Instructions for the task. Say how many lines of the listing below hold the word "none". Give only that number.

The input.
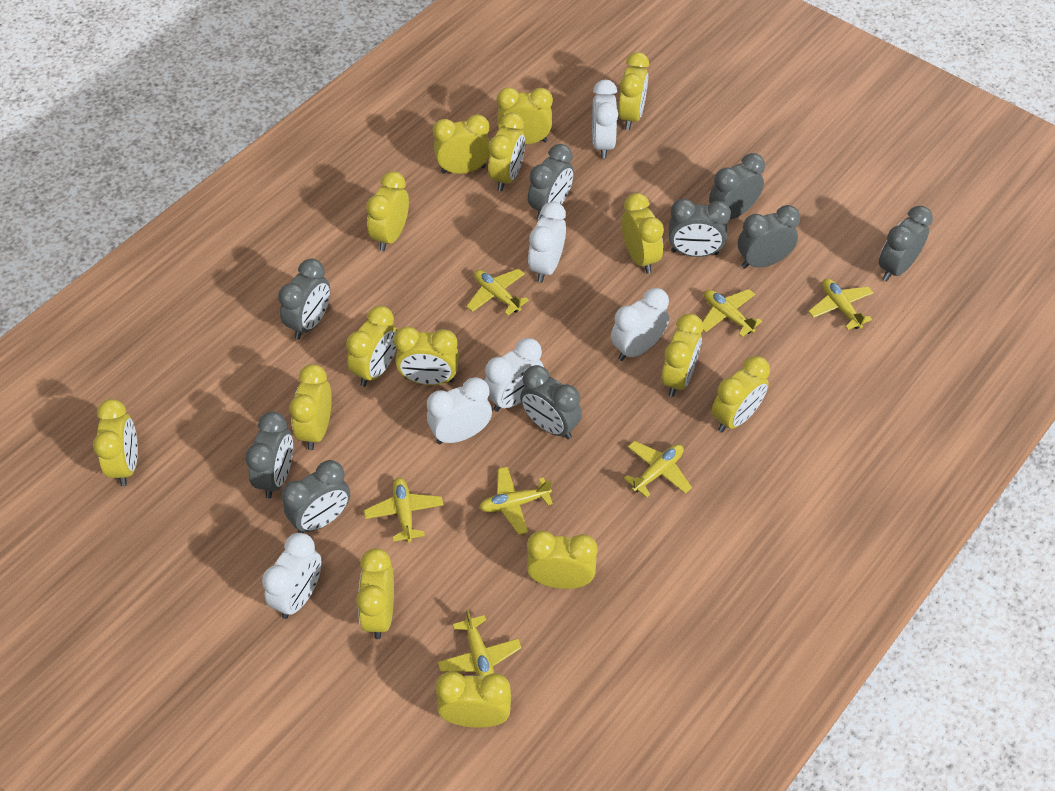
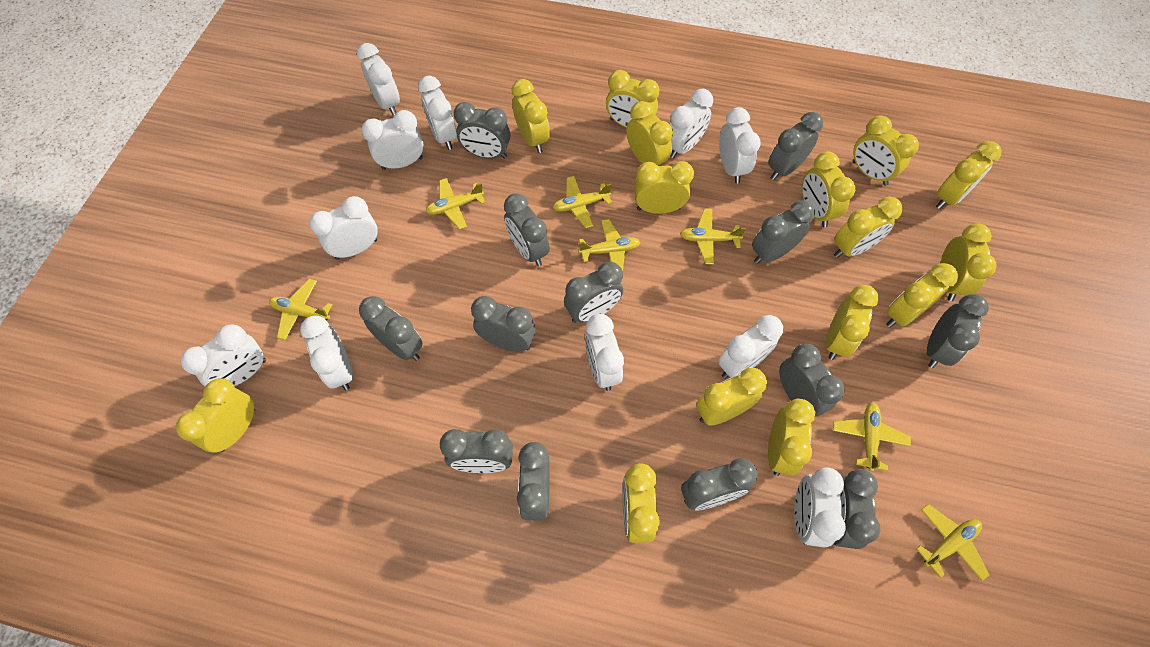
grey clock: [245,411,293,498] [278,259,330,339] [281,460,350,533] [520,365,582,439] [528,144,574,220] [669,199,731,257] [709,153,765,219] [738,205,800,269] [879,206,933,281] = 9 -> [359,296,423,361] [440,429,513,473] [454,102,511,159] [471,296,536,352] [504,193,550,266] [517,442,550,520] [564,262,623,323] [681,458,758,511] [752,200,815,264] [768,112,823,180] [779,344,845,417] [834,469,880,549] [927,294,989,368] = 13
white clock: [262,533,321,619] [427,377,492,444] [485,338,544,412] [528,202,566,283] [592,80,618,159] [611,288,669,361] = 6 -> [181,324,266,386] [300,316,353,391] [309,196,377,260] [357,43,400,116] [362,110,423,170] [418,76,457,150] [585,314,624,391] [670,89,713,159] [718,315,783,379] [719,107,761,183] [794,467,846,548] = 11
---
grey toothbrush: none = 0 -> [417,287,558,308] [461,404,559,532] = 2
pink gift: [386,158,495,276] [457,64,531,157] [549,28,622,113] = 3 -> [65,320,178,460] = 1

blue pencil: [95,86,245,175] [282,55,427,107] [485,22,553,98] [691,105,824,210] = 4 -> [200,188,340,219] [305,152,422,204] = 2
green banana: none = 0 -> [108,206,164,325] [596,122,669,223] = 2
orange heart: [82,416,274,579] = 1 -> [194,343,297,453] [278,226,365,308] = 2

Your response. 2